___ Data segment

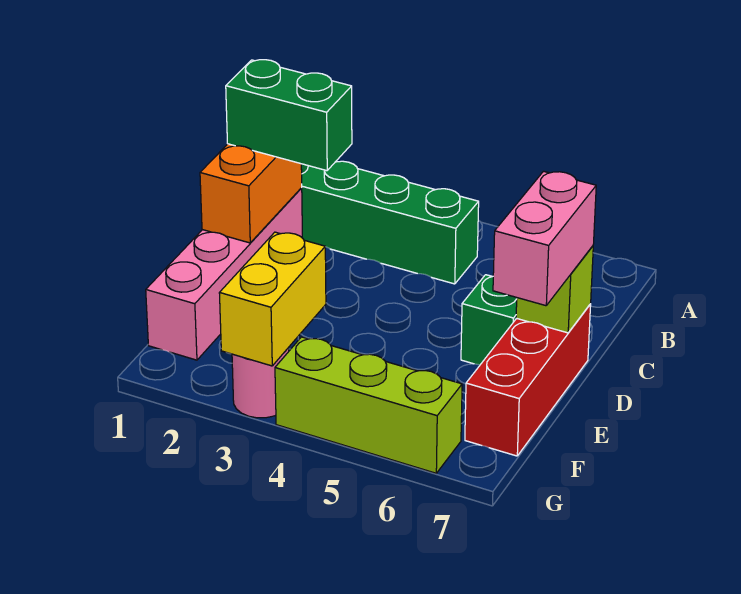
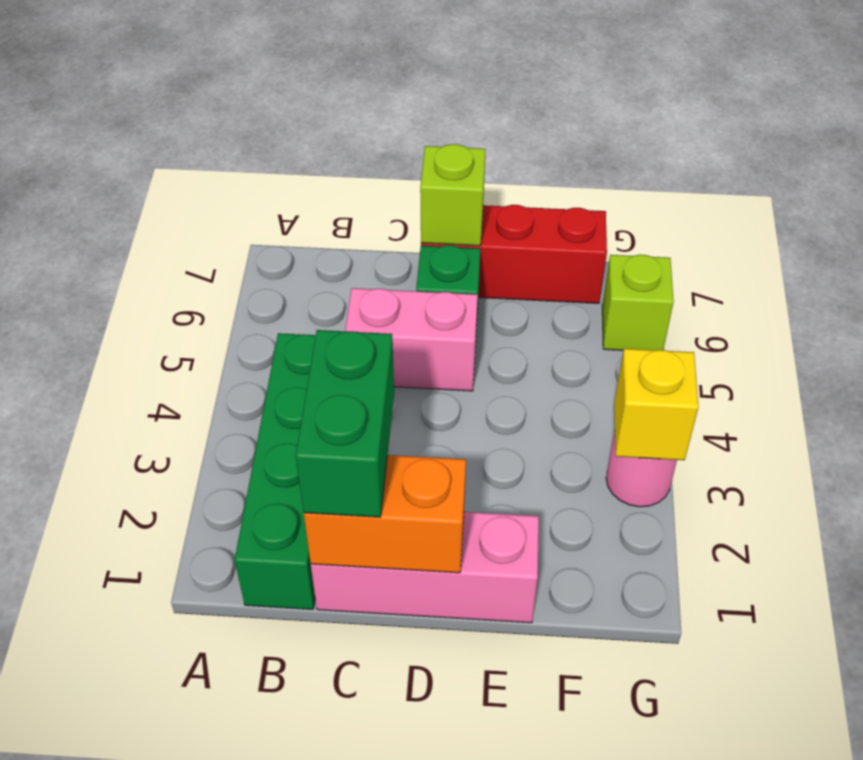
pink brick C1:F1 level 1 -> pink brick C1:E1 level 1
pink brick D7:E7 level 3 -> pink brick C5:D5 level 1
yellow brick F3:G3 level 2 -> yellow brick G3 level 2
lime brick G4:G6 level 1 -> lime brick G6 level 1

______

### Task directions
Tally how many lines include "pink" in the listing above; reply with the number only.

### Answer area
2